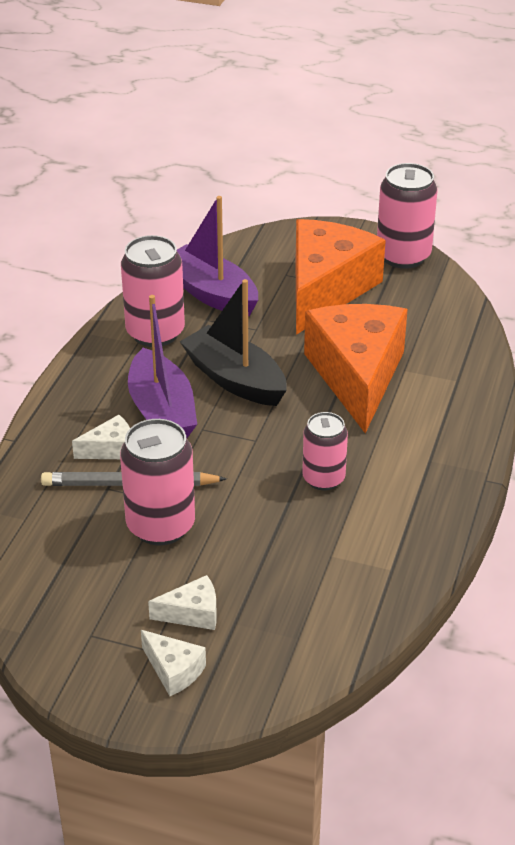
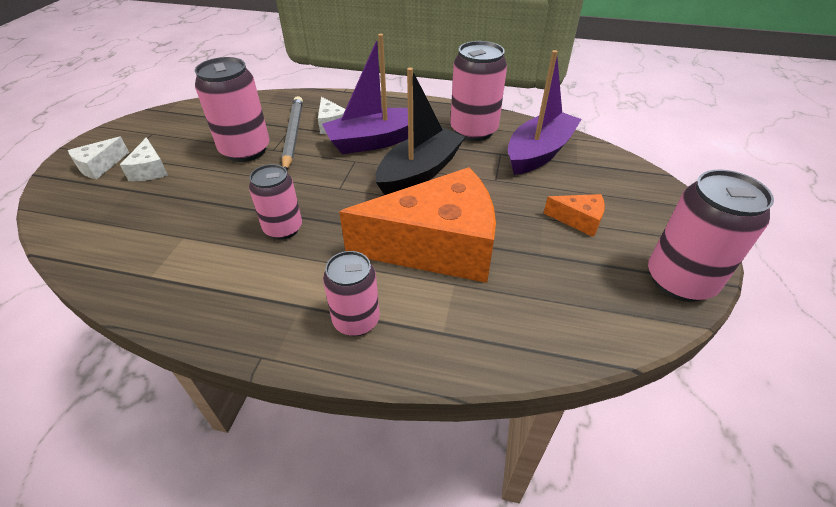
camera: 85 degrees right, 5 degrees up
orange cheese [295,219,386,335] -> orange cheese [544,194,605,237], size x0.41
none -> pink can [323,251,380,336]

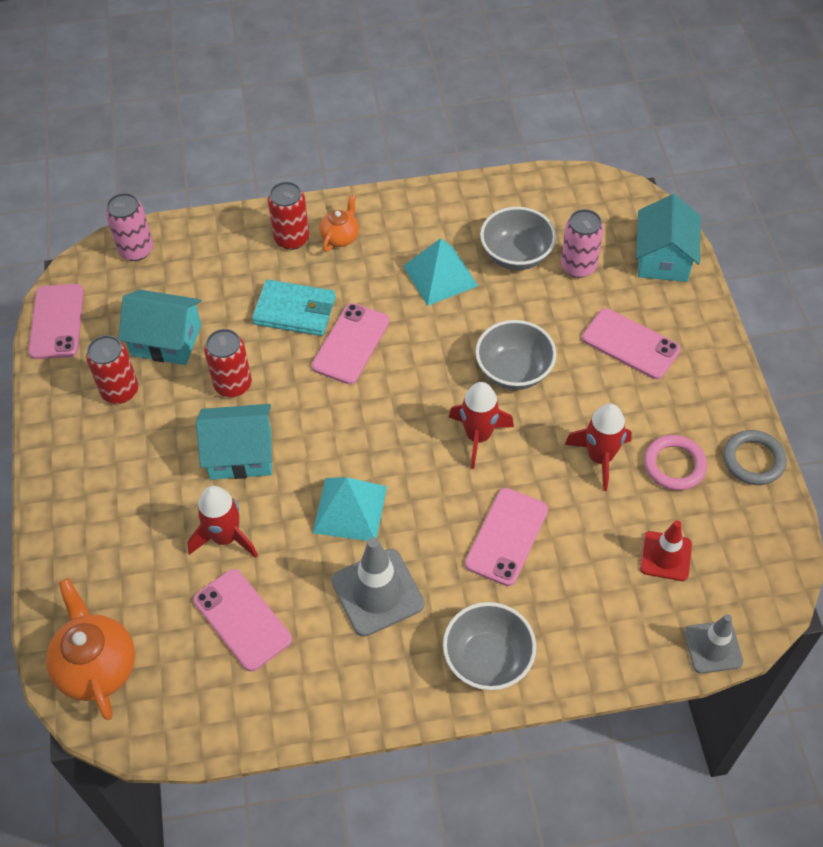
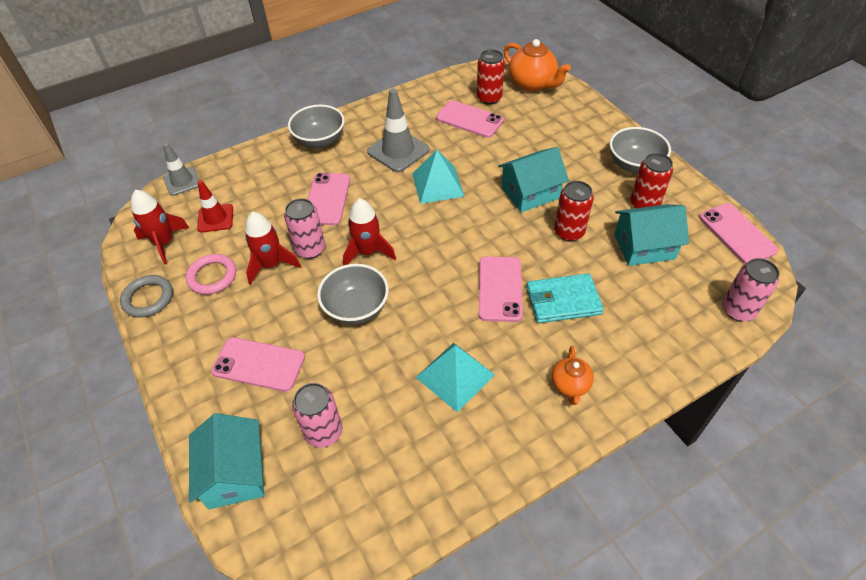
camera: 160 degrees right, 5 degrees down
red rocket [187,486,258,558] -> red rocket moved to [131,190,189,264]
red can [268,182,309,250] -> red can moved to [477,50,505,104]
grey bowl [480,207,556,270] -> grey bowl moved to [610,127,671,173]
none -> pink can [284,198,325,259]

□ □ □ □ □ □ □

■ Work request: Every line from the one containing "none -> pink can [323,251,380,336]" through the last line of the records is to be reproduced exactly, with pictures left out and nothing else given.

■ Answer section:
none -> pink can [323,251,380,336]

camera: 160 degrees right, 5 degrees down
red rocket [187,486,258,558] -> red rocket moved to [131,190,189,264]
red can [268,182,309,250] -> red can moved to [477,50,505,104]
grey bowl [480,207,556,270] -> grey bowl moved to [610,127,671,173]
none -> pink can [284,198,325,259]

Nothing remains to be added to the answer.